» Your task
Copy the data that follows exactly, and include none of its images.

* * *

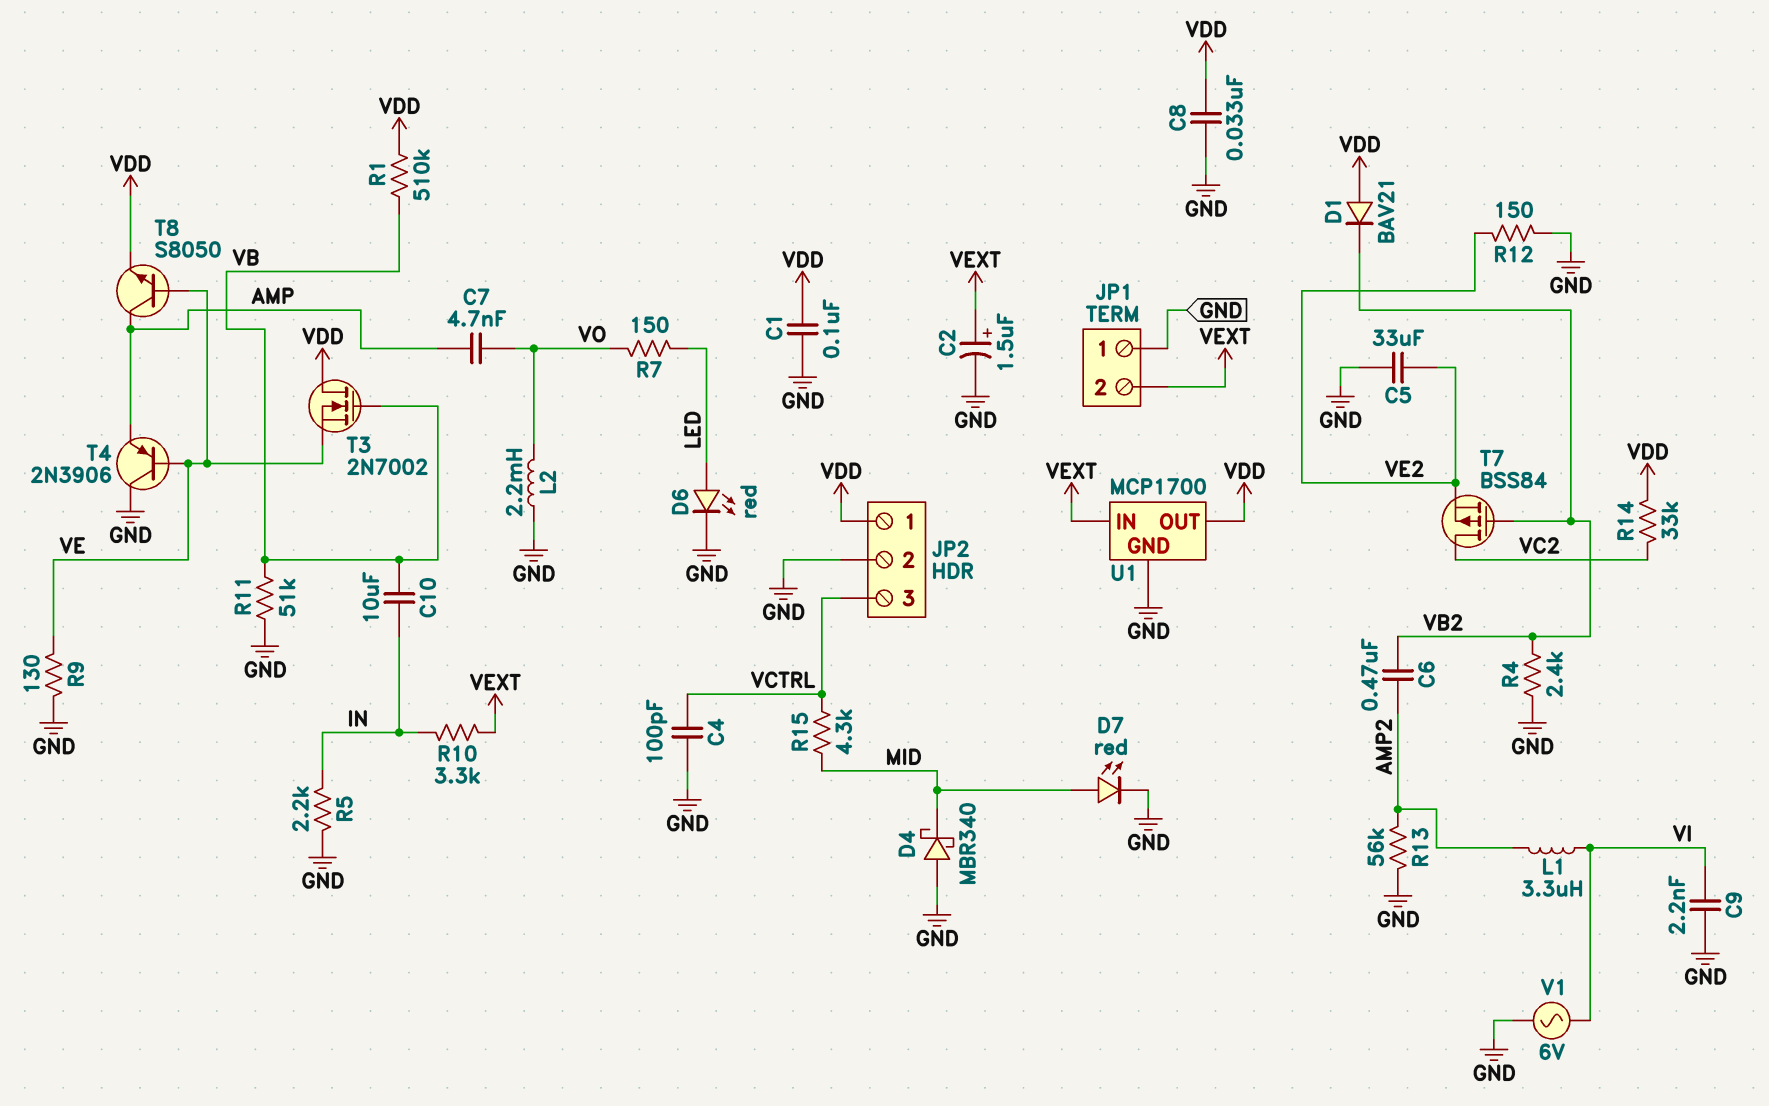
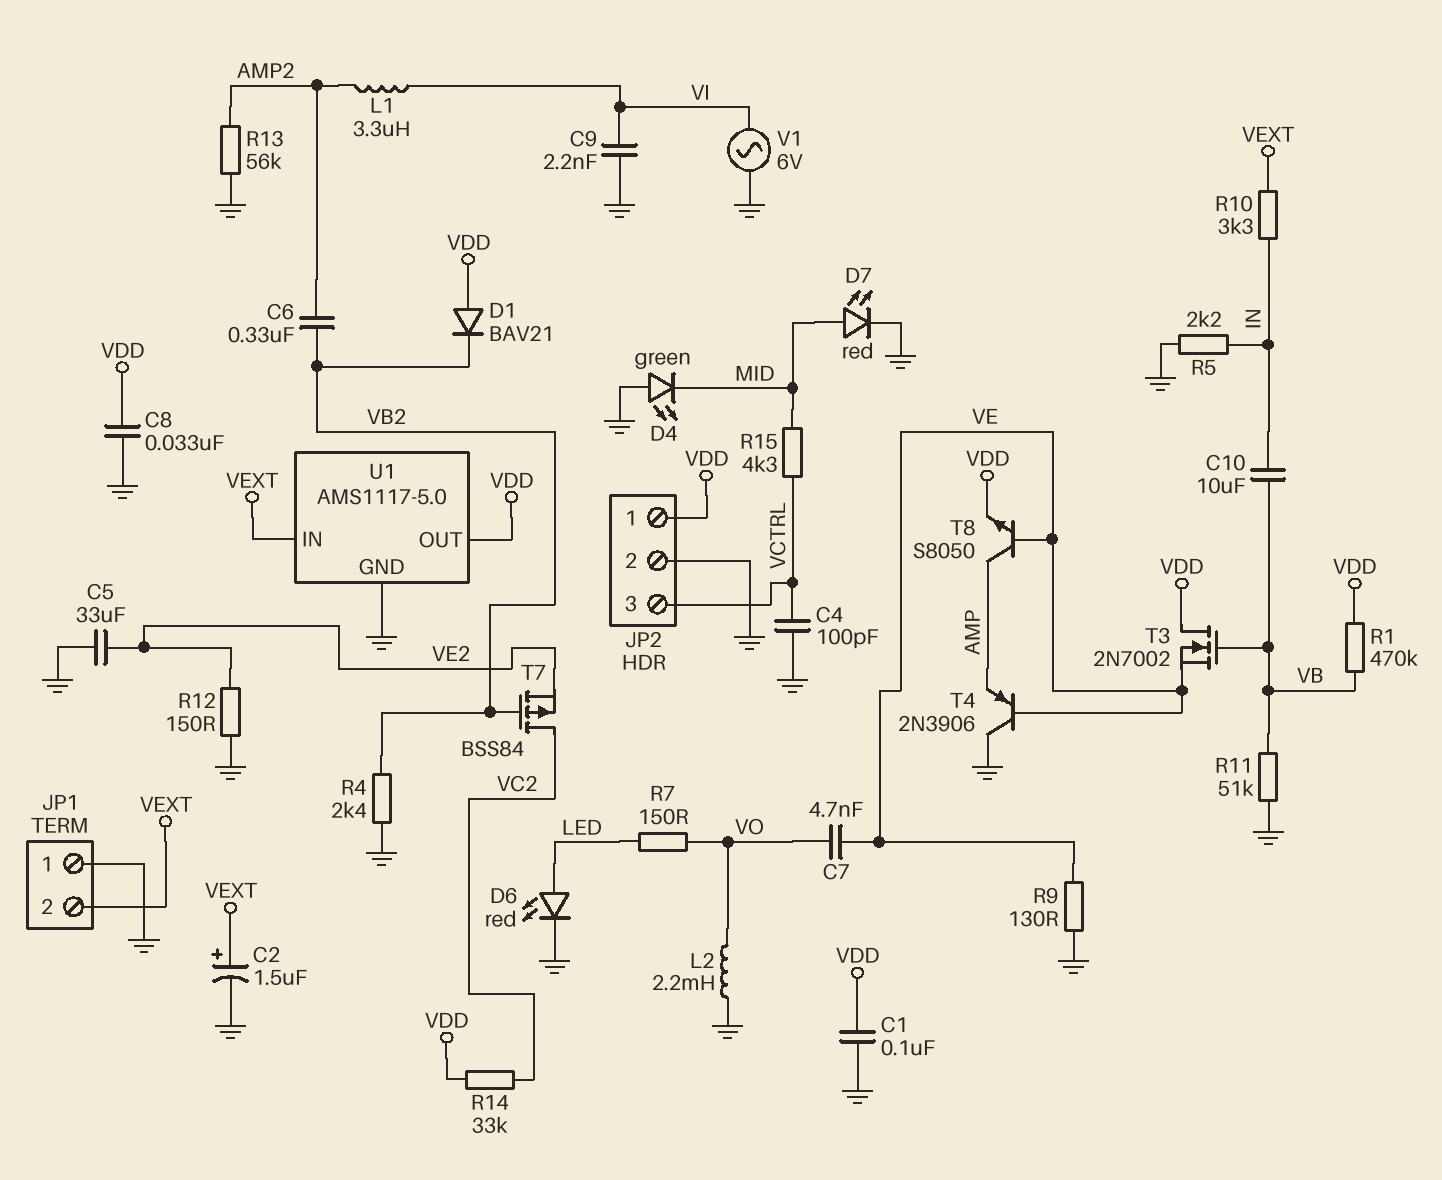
C6: 470nF (AMP2, VB2) -> 330nF (AMP2, VB2)
C7: 4.7nF (AMP, VO) -> 4.7nF (VE, VO)
D4: schottky MBR340 (A GND, K MID) -> LED green (A GND, K MID)
R1: 510k (VB, VDD) -> 470k (VB, VDD)
U1: MCP1700 -> AMS1117-5.0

* * *

» Exercise response
C6: 470nF (AMP2, VB2) -> 330nF (AMP2, VB2)
C7: 4.7nF (AMP, VO) -> 4.7nF (VE, VO)
D4: schottky MBR340 (A GND, K MID) -> LED green (A GND, K MID)
R1: 510k (VB, VDD) -> 470k (VB, VDD)
U1: MCP1700 -> AMS1117-5.0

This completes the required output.